··· Data listing ···

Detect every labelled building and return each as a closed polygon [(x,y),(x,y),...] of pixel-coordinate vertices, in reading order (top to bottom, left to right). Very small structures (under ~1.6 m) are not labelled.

···
··· Data listing ···

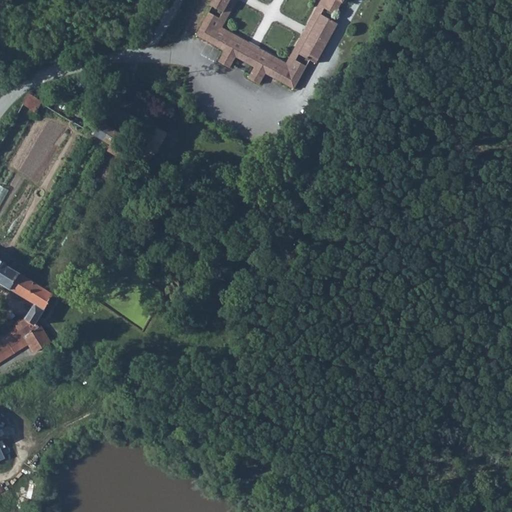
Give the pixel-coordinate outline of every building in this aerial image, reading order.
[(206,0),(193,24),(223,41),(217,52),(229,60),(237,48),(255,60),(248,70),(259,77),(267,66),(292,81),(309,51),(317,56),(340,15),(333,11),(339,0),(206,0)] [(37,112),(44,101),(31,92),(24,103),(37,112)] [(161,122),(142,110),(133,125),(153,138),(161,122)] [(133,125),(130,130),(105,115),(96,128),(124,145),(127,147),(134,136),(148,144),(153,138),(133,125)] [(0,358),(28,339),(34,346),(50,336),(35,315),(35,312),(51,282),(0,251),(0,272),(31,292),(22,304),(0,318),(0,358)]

···
··· Data listing ···

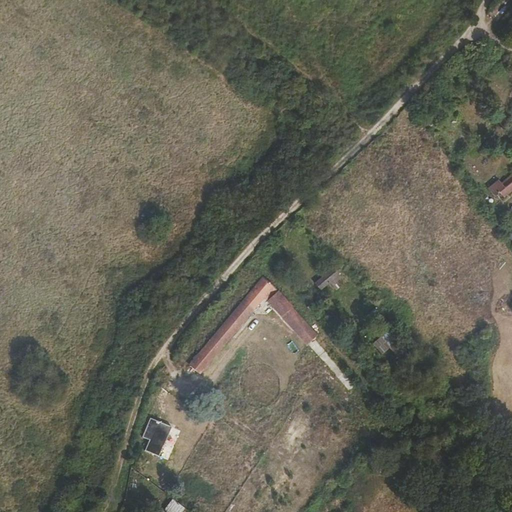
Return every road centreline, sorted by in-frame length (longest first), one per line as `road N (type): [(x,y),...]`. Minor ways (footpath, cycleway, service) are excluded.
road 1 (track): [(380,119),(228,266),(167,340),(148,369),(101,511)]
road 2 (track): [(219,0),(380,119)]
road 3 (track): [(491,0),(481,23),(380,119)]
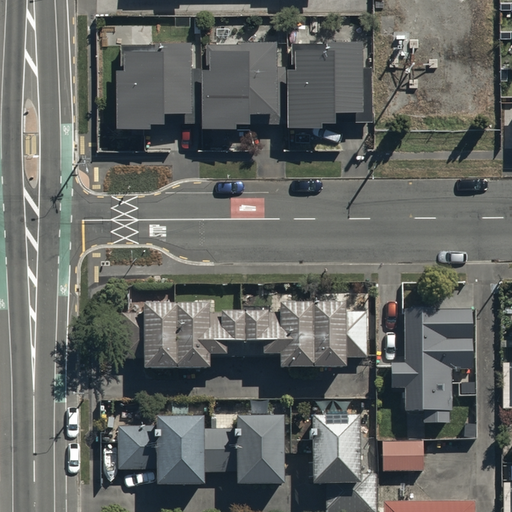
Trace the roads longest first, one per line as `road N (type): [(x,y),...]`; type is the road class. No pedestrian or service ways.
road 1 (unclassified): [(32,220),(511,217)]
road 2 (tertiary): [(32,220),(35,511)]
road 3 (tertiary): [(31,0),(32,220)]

···

*Problem statement*
Write out the records from the line containing "Return every road" through the line containing "road 3 (tertiary): [(31,0),(32,220)]", including both of those lines. Leave the pictures out of your answer.

*Worked solution*
Return every road centreline, sorted by in-frame length (longest first), one per line as `road N (type): [(x,y),...]`. Minor ways (footpath, cycleway, service) are excluded.
road 1 (track): [(380,119),(228,266),(167,340),(148,369),(101,511)]
road 2 (track): [(219,0),(380,119)]
road 3 (track): [(491,0),(481,23),(380,119)]
Trace the roads longest first, one per line as `road N (type): [(x,y),...]`; type is the road class. No pedestrian or service ways.
road 1 (unclassified): [(32,220),(511,217)]
road 2 (tertiary): [(32,220),(35,511)]
road 3 (tertiary): [(31,0),(32,220)]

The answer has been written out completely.